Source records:

────────

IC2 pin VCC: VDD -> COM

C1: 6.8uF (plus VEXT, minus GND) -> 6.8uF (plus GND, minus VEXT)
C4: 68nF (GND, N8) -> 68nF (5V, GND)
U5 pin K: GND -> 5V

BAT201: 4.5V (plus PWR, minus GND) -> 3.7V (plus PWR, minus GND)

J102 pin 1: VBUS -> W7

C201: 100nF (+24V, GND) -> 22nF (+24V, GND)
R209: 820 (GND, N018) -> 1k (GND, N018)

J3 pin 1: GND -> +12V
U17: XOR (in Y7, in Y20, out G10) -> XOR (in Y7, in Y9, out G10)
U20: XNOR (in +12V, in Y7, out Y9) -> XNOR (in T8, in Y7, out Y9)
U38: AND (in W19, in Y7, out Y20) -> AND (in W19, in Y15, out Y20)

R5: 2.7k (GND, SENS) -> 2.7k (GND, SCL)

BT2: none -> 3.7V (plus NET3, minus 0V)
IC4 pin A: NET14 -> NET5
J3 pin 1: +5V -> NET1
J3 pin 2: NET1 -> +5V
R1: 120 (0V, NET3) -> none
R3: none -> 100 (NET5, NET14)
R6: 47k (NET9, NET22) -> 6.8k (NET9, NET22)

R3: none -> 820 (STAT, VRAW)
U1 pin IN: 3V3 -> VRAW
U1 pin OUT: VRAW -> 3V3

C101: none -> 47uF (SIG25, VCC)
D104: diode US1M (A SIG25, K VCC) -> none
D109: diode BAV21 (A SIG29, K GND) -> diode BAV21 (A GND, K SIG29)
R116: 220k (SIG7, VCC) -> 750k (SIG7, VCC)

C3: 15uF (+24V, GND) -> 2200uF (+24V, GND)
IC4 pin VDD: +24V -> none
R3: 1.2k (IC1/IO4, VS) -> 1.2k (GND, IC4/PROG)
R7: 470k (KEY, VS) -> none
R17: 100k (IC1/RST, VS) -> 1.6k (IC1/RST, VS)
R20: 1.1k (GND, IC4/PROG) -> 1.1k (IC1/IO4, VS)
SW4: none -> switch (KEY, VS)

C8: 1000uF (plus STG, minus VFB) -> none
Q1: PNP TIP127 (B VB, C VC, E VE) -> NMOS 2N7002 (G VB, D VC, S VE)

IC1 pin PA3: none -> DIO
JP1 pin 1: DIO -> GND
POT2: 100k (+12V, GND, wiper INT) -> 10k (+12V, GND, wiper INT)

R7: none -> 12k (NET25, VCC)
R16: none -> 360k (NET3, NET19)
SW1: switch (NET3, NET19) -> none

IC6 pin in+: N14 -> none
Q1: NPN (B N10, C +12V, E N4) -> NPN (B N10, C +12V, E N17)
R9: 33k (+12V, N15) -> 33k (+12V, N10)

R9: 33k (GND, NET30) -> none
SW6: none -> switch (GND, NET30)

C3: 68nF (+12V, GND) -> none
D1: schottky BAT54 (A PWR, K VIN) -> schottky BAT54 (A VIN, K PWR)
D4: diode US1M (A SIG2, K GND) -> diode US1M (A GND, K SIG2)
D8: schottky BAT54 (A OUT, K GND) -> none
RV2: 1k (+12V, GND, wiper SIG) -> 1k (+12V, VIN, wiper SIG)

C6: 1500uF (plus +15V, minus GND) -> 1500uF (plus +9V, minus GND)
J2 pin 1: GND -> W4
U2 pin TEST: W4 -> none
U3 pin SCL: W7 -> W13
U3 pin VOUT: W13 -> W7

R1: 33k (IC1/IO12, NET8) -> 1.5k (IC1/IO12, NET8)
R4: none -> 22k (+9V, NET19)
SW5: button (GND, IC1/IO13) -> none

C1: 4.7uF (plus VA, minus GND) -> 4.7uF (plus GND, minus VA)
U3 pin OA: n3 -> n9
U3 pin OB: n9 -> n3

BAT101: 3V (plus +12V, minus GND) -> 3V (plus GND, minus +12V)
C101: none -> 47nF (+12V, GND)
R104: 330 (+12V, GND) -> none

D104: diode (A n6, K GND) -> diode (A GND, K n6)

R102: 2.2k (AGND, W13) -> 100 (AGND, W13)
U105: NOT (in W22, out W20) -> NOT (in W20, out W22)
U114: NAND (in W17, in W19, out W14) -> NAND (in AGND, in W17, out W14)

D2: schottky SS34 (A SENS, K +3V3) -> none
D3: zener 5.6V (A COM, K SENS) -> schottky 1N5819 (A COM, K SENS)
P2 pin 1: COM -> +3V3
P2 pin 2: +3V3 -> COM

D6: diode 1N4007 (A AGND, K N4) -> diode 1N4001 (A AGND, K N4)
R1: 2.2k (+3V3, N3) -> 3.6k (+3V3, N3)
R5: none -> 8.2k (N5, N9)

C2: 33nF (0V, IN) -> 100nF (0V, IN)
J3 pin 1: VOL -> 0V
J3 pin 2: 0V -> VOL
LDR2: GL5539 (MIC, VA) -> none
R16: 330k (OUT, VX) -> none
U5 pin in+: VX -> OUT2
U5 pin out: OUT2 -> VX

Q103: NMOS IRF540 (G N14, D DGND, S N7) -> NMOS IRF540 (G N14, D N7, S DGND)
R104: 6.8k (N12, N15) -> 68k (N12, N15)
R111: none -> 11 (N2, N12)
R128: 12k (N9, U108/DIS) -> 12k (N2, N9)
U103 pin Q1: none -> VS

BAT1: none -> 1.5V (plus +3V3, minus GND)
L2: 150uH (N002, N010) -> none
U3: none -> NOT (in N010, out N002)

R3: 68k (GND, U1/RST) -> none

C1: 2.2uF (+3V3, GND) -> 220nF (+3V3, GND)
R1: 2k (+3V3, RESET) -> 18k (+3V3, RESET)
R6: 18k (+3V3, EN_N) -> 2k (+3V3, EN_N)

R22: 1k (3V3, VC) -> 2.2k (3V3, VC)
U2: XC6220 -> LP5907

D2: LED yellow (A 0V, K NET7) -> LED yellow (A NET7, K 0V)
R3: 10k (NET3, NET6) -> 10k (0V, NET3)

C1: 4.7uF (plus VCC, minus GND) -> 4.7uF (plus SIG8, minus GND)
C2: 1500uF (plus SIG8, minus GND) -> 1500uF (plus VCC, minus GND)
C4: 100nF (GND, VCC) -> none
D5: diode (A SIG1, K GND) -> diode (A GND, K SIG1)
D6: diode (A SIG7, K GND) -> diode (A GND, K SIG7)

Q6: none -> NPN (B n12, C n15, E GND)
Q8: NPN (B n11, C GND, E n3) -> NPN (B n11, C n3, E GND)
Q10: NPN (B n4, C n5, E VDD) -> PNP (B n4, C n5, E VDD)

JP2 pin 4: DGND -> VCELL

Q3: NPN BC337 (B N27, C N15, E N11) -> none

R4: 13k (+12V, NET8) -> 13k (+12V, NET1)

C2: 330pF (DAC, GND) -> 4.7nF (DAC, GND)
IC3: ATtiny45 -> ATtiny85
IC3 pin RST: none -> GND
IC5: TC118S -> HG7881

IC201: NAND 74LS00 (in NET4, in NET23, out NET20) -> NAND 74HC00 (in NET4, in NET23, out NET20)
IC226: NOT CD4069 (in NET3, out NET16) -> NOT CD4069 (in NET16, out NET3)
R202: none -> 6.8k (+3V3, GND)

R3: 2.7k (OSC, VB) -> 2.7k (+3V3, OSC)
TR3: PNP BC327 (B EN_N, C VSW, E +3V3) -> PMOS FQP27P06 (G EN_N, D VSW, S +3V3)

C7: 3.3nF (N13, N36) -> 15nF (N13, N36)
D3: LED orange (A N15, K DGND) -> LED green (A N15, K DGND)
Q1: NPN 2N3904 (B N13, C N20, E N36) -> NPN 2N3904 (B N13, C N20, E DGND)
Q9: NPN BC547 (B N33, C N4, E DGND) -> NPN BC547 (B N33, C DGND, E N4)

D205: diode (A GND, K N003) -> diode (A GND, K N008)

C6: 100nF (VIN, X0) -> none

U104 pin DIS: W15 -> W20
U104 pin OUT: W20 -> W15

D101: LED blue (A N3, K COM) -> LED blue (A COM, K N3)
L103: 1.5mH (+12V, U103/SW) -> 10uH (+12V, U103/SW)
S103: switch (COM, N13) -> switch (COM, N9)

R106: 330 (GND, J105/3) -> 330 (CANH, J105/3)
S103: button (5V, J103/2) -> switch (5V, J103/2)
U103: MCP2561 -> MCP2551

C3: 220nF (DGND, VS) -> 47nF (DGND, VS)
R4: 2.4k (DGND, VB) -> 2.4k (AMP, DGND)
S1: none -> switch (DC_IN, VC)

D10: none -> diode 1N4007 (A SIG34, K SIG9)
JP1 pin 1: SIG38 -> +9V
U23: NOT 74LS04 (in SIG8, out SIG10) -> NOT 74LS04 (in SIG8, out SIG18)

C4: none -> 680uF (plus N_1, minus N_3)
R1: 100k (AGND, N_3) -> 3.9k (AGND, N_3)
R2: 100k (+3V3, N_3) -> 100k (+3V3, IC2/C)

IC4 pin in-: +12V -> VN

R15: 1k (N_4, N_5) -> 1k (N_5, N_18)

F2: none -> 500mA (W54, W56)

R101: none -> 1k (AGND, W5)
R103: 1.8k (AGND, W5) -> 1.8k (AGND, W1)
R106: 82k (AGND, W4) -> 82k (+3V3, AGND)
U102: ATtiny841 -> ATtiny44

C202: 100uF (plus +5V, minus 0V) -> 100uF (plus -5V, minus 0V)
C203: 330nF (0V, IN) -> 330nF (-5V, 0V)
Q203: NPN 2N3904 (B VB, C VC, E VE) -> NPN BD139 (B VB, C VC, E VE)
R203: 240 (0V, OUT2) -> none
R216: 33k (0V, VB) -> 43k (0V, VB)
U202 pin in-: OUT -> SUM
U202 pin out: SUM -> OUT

────────

WORK REQUEST: Using only the entries above, output the line with "R3: 10k (NET3, NET6) -> 10k (0V, NET3)", the line with "Q8: NPN (B n11, C", and all lines between them, exactly as they stand.

TASK SOLUTION:
R3: 10k (NET3, NET6) -> 10k (0V, NET3)

C1: 4.7uF (plus VCC, minus GND) -> 4.7uF (plus SIG8, minus GND)
C2: 1500uF (plus SIG8, minus GND) -> 1500uF (plus VCC, minus GND)
C4: 100nF (GND, VCC) -> none
D5: diode (A SIG1, K GND) -> diode (A GND, K SIG1)
D6: diode (A SIG7, K GND) -> diode (A GND, K SIG7)

Q6: none -> NPN (B n12, C n15, E GND)
Q8: NPN (B n11, C GND, E n3) -> NPN (B n11, C n3, E GND)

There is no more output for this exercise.